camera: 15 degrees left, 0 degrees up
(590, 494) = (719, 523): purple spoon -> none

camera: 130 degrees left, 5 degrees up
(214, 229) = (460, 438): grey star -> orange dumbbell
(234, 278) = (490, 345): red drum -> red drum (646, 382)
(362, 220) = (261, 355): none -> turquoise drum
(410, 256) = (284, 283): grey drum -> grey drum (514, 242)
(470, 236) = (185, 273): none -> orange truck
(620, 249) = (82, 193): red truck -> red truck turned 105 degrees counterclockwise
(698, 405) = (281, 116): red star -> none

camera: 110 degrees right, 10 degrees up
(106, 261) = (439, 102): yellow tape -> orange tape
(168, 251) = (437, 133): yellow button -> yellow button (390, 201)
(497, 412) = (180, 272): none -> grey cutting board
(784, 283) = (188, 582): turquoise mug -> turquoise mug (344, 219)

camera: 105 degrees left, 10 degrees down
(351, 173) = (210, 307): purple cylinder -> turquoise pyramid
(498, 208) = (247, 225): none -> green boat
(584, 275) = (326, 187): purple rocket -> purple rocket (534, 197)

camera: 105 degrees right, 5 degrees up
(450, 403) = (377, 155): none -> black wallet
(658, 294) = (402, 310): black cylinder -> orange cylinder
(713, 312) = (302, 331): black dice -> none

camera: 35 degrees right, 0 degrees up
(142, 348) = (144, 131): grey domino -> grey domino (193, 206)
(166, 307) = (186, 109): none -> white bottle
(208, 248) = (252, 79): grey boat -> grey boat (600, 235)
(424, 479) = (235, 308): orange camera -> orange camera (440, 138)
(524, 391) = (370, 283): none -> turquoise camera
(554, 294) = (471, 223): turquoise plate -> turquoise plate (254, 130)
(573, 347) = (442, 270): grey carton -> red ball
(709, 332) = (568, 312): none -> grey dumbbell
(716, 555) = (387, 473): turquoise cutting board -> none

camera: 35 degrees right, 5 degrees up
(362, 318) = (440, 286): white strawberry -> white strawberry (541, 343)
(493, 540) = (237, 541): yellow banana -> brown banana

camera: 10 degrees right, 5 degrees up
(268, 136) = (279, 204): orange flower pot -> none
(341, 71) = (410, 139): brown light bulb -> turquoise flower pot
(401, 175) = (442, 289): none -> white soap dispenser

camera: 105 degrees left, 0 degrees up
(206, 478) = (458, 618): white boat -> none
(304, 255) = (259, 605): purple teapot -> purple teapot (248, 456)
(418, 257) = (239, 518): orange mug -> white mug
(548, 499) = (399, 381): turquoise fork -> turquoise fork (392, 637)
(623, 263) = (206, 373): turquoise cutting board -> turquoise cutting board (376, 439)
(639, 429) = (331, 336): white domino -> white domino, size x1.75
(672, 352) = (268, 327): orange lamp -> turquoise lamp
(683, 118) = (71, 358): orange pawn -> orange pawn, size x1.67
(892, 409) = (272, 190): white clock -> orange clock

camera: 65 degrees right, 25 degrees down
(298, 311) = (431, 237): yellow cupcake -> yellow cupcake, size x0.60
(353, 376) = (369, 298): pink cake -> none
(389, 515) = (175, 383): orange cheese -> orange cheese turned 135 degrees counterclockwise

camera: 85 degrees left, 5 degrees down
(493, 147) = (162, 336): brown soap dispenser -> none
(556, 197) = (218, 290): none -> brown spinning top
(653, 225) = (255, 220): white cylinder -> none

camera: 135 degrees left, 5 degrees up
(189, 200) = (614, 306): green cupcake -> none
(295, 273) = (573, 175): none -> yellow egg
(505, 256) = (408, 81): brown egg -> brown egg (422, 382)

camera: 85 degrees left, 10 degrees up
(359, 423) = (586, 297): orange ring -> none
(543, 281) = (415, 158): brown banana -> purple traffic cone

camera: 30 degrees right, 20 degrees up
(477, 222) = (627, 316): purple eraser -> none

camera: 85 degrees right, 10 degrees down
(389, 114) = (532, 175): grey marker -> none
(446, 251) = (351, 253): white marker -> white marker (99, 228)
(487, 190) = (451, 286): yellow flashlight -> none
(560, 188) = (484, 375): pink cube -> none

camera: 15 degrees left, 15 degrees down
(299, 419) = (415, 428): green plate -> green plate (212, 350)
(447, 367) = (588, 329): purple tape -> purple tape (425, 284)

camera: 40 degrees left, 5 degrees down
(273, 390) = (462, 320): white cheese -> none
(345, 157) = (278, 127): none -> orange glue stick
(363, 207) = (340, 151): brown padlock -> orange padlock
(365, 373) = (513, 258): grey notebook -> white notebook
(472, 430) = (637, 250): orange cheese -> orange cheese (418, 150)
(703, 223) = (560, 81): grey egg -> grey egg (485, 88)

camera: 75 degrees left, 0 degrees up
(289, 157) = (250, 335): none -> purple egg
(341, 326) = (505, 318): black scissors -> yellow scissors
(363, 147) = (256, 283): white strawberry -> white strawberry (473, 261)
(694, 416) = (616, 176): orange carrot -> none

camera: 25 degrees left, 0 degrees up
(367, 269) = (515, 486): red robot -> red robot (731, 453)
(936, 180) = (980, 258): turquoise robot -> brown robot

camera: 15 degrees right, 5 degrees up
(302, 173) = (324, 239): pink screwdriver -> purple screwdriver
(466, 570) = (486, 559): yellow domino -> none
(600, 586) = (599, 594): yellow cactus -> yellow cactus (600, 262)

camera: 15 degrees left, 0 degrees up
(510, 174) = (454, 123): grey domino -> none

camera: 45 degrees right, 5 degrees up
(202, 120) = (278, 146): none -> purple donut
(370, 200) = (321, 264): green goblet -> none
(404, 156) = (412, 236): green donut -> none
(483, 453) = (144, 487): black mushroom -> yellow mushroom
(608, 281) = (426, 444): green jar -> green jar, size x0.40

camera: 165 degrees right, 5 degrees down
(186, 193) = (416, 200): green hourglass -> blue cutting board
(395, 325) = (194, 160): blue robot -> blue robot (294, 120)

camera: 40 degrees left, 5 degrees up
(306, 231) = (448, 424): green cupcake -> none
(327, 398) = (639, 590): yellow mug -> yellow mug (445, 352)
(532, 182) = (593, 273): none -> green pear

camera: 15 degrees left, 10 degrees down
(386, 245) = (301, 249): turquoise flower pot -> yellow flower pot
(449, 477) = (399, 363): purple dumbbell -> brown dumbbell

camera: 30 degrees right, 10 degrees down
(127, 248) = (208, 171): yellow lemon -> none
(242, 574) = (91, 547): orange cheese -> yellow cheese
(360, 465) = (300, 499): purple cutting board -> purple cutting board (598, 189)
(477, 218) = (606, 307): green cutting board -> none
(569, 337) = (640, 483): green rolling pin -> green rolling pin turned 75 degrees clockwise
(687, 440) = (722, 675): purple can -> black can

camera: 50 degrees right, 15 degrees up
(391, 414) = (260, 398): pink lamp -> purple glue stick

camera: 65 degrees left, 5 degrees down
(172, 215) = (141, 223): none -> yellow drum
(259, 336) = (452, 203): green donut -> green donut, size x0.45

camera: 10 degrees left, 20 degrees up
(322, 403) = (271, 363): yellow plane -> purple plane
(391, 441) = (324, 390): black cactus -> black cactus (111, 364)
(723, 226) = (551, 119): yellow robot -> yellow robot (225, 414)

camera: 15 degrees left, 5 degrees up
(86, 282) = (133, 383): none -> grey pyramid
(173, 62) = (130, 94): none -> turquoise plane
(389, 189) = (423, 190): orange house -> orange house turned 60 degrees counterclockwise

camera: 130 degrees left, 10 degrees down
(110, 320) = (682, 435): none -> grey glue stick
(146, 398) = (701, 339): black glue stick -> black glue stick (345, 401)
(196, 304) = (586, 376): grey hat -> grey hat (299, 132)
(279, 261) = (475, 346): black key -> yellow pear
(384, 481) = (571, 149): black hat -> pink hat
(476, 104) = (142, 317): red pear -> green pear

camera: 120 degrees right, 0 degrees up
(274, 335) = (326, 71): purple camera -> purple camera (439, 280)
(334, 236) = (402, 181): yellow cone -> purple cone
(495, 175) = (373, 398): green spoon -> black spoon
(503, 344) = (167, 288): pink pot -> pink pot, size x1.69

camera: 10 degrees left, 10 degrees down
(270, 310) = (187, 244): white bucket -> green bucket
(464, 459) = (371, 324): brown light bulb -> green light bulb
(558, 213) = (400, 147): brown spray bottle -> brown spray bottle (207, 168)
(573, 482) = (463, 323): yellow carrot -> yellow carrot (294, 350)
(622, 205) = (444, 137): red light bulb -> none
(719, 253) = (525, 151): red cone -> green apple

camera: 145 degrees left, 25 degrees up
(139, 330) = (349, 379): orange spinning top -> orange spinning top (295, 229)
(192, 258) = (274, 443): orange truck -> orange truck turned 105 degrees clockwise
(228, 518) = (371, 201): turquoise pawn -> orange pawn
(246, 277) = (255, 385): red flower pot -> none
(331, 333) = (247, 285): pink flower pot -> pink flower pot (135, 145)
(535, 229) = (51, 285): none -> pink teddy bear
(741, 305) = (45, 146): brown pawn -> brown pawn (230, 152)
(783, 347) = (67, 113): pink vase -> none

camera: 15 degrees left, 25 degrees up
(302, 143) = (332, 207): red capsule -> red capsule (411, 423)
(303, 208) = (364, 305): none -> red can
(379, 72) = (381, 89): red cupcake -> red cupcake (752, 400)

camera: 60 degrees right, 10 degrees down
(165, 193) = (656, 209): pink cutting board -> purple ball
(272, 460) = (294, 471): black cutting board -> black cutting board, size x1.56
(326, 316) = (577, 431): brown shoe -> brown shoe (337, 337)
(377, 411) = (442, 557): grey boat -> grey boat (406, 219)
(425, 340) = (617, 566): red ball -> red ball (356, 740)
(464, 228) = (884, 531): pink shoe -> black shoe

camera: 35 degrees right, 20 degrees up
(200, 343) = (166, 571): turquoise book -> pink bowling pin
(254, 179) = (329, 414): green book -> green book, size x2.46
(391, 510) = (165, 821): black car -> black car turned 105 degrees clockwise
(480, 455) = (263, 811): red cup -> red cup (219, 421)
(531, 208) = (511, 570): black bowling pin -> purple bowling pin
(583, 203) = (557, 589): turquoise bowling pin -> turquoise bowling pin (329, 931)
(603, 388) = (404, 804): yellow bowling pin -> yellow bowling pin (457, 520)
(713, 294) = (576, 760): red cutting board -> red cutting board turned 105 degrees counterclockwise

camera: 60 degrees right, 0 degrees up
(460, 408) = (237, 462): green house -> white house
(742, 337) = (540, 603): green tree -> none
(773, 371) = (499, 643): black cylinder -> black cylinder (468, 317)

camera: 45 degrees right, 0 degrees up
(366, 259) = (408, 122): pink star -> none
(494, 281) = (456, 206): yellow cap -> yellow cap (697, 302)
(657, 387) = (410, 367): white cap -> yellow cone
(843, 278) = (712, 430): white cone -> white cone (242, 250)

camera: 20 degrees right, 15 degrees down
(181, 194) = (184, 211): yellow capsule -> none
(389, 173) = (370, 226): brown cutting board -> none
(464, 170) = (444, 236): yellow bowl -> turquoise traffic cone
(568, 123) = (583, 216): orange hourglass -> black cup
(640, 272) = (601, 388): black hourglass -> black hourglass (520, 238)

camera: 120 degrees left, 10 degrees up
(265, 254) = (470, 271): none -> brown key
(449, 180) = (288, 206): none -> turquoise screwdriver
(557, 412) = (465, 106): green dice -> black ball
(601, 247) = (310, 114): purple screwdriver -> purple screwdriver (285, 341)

###

**Your goal**:
From the records above, quote only the lines running from the line with "(228, 518) = (371, 201): turquoise" to the line with "(272, 460) = (294, 471): black", both lines included.

**Finished task**:
(228, 518) = (371, 201): turquoise pawn -> orange pawn
(246, 277) = (255, 385): red flower pot -> none
(331, 333) = (247, 285): pink flower pot -> pink flower pot (135, 145)
(535, 229) = (51, 285): none -> pink teddy bear
(741, 305) = (45, 146): brown pawn -> brown pawn (230, 152)
(783, 347) = (67, 113): pink vase -> none

camera: 15 degrees left, 25 degrees up
(302, 143) = (332, 207): red capsule -> red capsule (411, 423)
(303, 208) = (364, 305): none -> red can
(379, 72) = (381, 89): red cupcake -> red cupcake (752, 400)

camera: 60 degrees right, 10 degrees down
(165, 193) = (656, 209): pink cutting board -> purple ball
(272, 460) = (294, 471): black cutting board -> black cutting board, size x1.56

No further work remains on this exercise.